Exercise -> Could you please return each line of the data that has the word "glasses"?

* * * *

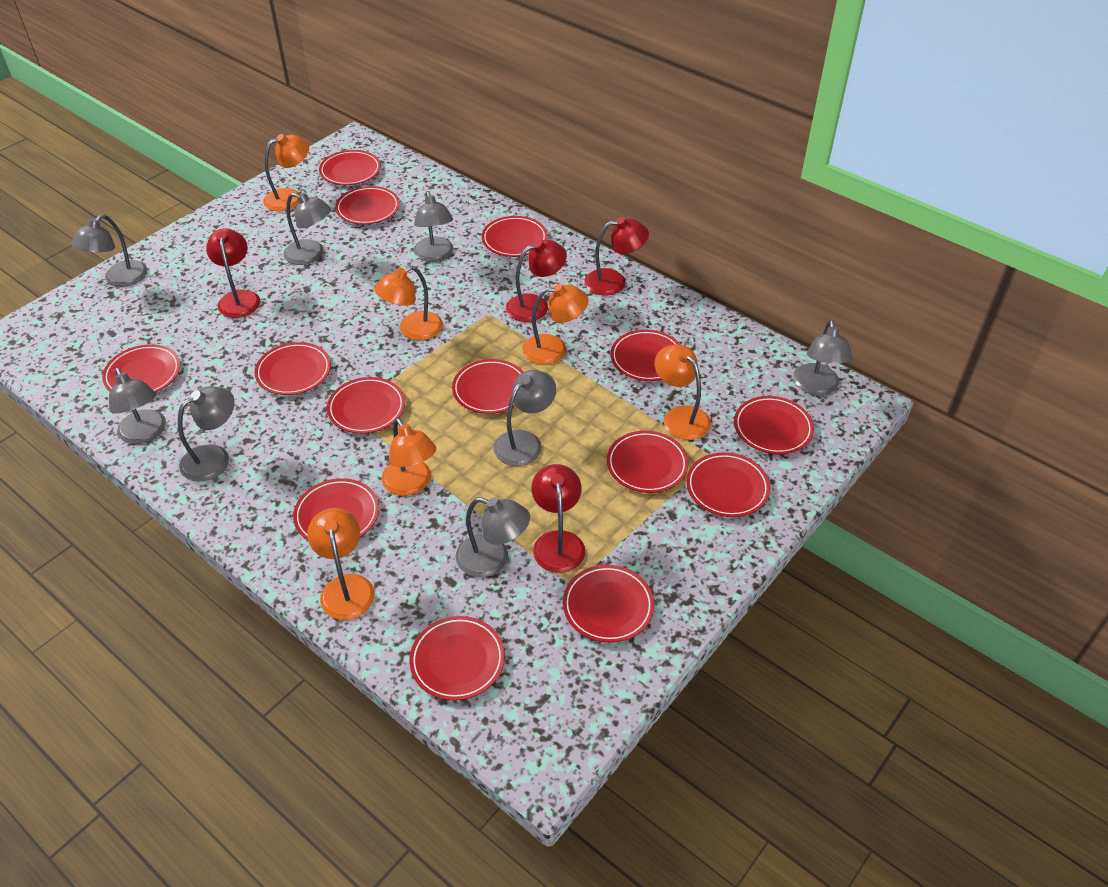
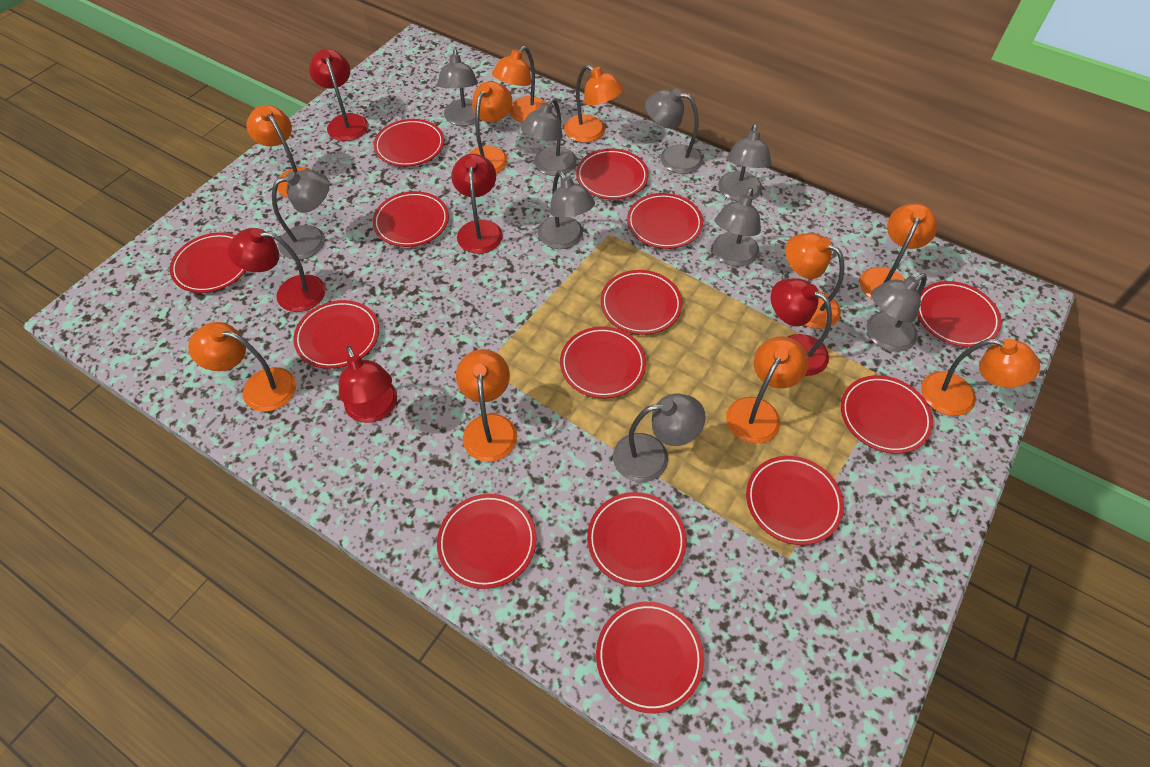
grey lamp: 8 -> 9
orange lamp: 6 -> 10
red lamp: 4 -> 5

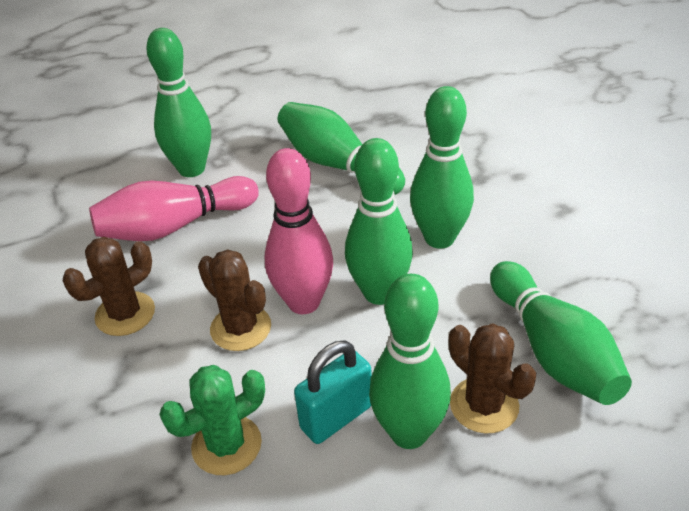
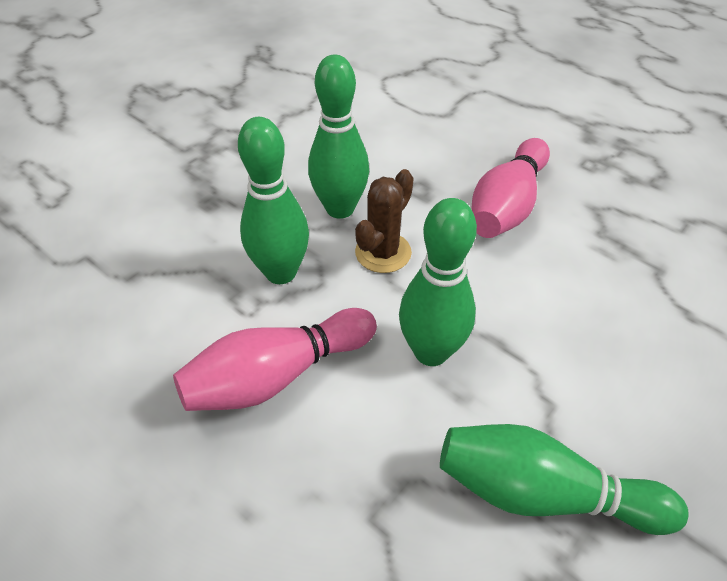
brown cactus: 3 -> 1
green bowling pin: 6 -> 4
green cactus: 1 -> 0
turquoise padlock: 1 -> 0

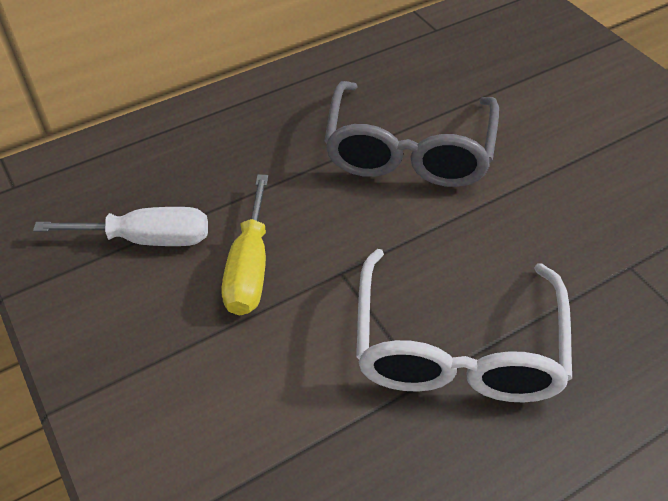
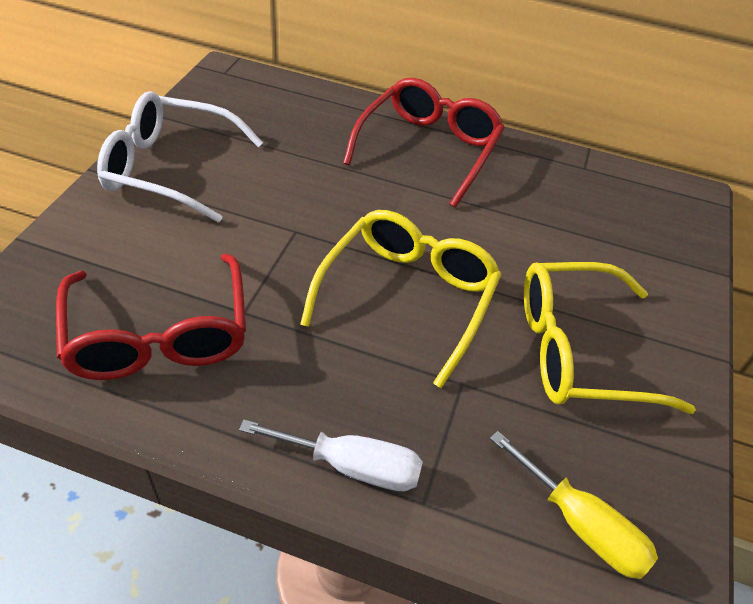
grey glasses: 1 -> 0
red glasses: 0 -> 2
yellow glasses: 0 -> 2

* * * *

Output ->
grey glasses: 1 -> 0
red glasses: 0 -> 2
yellow glasses: 0 -> 2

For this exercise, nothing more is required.